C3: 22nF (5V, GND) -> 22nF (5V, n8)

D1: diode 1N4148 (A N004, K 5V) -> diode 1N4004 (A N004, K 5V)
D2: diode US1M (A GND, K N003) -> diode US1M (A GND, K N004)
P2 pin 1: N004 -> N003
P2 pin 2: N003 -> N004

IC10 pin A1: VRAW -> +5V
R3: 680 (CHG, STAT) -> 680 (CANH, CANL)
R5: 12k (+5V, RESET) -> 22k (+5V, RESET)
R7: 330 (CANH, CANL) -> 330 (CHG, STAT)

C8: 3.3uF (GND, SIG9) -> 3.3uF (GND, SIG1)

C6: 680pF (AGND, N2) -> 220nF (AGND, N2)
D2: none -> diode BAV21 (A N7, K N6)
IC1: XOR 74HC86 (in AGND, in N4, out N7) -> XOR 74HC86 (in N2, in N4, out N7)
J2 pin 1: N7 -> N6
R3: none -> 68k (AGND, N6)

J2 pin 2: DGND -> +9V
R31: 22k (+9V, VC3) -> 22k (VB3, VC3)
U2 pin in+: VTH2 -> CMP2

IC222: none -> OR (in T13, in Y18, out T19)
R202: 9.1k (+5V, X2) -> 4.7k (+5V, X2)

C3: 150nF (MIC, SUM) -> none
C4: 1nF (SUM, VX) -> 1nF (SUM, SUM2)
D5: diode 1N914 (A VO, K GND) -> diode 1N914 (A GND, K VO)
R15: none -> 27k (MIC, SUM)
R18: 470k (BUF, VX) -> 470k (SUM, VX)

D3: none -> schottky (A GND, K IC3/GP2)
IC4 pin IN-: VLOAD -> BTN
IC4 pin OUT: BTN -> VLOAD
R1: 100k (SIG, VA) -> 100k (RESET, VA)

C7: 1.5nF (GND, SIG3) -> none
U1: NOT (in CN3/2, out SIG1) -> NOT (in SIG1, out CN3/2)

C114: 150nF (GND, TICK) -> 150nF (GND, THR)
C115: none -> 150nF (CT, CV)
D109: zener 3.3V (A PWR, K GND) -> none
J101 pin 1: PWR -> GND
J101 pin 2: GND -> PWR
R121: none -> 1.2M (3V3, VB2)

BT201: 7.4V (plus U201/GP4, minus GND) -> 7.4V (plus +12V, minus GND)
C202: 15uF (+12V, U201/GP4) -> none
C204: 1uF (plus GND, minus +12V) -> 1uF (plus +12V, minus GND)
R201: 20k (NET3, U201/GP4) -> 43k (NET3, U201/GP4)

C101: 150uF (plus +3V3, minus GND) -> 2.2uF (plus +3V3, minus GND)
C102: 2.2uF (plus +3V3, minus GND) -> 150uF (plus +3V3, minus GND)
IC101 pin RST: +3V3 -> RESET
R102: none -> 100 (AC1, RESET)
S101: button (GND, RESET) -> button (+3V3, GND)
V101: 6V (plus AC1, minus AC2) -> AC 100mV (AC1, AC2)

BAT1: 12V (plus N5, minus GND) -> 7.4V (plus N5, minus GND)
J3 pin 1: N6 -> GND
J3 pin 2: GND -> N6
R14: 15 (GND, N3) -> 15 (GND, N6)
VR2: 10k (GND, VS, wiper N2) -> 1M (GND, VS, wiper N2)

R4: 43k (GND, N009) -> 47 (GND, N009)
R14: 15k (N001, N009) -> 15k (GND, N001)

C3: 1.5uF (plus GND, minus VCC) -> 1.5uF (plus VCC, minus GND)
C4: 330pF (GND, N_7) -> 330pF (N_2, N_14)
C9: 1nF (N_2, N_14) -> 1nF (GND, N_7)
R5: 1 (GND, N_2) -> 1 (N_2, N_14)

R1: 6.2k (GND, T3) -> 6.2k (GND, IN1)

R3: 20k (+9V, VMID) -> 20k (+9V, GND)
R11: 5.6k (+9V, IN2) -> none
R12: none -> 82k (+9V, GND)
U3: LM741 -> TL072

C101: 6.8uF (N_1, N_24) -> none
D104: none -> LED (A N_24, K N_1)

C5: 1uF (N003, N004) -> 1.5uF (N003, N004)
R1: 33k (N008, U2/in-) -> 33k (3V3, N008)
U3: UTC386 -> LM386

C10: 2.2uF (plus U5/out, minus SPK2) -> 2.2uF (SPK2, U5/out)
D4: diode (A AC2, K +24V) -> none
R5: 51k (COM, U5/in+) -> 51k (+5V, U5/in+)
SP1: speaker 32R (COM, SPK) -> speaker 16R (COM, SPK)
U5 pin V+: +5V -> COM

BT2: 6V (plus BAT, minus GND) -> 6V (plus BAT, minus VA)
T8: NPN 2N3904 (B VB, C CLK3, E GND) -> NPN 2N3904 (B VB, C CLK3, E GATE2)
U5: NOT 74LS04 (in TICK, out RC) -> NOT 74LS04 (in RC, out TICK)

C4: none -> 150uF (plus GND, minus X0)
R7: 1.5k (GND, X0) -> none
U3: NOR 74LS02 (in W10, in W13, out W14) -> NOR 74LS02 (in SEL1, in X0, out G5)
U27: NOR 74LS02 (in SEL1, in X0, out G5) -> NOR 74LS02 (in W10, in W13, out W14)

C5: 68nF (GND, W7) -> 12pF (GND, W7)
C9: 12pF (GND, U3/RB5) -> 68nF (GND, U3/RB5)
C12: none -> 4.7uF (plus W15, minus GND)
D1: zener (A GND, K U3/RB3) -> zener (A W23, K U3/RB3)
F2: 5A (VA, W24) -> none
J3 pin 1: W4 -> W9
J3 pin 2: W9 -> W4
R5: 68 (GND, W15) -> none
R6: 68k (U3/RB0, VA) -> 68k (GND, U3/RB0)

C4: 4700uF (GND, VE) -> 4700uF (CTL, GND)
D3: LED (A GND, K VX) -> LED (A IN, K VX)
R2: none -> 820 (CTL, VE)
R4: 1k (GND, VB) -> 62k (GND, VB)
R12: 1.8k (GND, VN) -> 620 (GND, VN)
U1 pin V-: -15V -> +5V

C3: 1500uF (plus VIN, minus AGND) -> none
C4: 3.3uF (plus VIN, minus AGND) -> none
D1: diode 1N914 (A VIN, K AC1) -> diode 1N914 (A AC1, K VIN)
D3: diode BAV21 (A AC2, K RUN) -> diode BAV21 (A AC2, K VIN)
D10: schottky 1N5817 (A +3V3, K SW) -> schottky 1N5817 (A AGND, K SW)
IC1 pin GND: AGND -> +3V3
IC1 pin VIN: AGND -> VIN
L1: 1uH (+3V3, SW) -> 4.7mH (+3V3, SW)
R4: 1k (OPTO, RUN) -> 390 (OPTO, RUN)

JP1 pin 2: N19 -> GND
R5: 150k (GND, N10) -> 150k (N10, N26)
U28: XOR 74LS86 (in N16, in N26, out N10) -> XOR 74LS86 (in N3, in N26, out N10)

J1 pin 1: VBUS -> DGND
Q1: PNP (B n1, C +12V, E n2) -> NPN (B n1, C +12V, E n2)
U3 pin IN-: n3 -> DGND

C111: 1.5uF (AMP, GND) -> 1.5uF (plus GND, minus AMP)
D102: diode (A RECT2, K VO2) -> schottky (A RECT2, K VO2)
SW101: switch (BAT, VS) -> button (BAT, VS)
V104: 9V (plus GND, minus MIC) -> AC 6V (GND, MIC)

| Work item |
Look above for the line holding "C7: 1.5nF (GND, SIG3) -> none" and the line holding "V101: 6V (plus", then output exactly those two lines and every line between them, nothing more.

| Result for this task |
C7: 1.5nF (GND, SIG3) -> none
U1: NOT (in CN3/2, out SIG1) -> NOT (in SIG1, out CN3/2)

C114: 150nF (GND, TICK) -> 150nF (GND, THR)
C115: none -> 150nF (CT, CV)
D109: zener 3.3V (A PWR, K GND) -> none
J101 pin 1: PWR -> GND
J101 pin 2: GND -> PWR
R121: none -> 1.2M (3V3, VB2)

BT201: 7.4V (plus U201/GP4, minus GND) -> 7.4V (plus +12V, minus GND)
C202: 15uF (+12V, U201/GP4) -> none
C204: 1uF (plus GND, minus +12V) -> 1uF (plus +12V, minus GND)
R201: 20k (NET3, U201/GP4) -> 43k (NET3, U201/GP4)

C101: 150uF (plus +3V3, minus GND) -> 2.2uF (plus +3V3, minus GND)
C102: 2.2uF (plus +3V3, minus GND) -> 150uF (plus +3V3, minus GND)
IC101 pin RST: +3V3 -> RESET
R102: none -> 100 (AC1, RESET)
S101: button (GND, RESET) -> button (+3V3, GND)
V101: 6V (plus AC1, minus AC2) -> AC 100mV (AC1, AC2)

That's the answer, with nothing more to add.